Stored entries
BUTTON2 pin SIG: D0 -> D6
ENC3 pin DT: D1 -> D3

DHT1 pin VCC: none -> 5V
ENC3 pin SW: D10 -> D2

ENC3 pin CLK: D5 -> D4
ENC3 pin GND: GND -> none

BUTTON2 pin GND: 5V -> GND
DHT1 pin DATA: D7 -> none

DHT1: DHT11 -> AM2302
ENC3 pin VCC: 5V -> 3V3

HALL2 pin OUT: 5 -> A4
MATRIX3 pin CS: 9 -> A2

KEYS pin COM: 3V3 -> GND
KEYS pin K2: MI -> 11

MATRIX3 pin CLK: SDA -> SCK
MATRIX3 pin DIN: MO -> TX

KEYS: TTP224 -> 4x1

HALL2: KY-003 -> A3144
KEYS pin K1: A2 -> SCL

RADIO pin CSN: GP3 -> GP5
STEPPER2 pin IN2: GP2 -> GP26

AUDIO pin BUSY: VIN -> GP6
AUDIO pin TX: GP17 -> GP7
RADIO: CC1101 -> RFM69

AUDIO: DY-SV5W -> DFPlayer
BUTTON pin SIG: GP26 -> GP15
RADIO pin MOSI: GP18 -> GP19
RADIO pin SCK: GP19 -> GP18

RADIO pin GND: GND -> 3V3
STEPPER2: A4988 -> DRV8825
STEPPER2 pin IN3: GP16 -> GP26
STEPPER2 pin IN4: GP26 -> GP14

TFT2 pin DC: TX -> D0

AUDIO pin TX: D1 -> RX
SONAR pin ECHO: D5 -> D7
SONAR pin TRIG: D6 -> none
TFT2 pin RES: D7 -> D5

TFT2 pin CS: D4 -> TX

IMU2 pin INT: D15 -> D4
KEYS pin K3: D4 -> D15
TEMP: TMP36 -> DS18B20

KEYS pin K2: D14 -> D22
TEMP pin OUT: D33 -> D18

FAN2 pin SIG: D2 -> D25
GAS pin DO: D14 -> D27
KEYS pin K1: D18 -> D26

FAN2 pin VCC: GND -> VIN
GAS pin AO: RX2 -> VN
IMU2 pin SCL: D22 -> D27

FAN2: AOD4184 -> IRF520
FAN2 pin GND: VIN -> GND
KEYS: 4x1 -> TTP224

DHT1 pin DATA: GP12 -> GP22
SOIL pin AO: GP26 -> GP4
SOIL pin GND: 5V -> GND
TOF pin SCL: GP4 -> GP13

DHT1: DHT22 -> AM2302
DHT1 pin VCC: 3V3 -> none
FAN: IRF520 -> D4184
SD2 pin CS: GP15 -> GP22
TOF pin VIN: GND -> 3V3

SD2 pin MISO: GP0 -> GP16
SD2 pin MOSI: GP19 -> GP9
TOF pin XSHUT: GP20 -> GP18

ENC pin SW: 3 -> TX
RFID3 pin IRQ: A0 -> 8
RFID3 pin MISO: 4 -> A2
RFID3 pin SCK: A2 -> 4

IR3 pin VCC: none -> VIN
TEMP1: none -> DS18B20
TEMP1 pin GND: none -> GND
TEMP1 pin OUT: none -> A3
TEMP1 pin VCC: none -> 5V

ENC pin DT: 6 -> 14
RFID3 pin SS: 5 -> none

What needs to be done: Set down precisely the lines above between the line holding "DHT1 pin DATA: GP12 -> GP22" and the line holding "RFID3 pin SCK: A2 -> 4", inclusive, and nothing beyond them.

Output for this task:
DHT1 pin DATA: GP12 -> GP22
SOIL pin AO: GP26 -> GP4
SOIL pin GND: 5V -> GND
TOF pin SCL: GP4 -> GP13

DHT1: DHT22 -> AM2302
DHT1 pin VCC: 3V3 -> none
FAN: IRF520 -> D4184
SD2 pin CS: GP15 -> GP22
TOF pin VIN: GND -> 3V3

SD2 pin MISO: GP0 -> GP16
SD2 pin MOSI: GP19 -> GP9
TOF pin XSHUT: GP20 -> GP18

ENC pin SW: 3 -> TX
RFID3 pin IRQ: A0 -> 8
RFID3 pin MISO: 4 -> A2
RFID3 pin SCK: A2 -> 4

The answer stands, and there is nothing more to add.